__Provided data__.
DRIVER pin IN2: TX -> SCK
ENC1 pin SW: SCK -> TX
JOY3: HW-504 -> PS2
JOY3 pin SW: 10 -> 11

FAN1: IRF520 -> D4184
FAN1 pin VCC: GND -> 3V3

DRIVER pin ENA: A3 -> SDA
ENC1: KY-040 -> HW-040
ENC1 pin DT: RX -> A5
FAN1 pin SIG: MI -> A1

__Directions__. Restate the data above word for word. Leave nothing out.

__Response to the exercise__.
DRIVER pin IN2: TX -> SCK
ENC1 pin SW: SCK -> TX
JOY3: HW-504 -> PS2
JOY3 pin SW: 10 -> 11

FAN1: IRF520 -> D4184
FAN1 pin VCC: GND -> 3V3

DRIVER pin ENA: A3 -> SDA
ENC1: KY-040 -> HW-040
ENC1 pin DT: RX -> A5
FAN1 pin SIG: MI -> A1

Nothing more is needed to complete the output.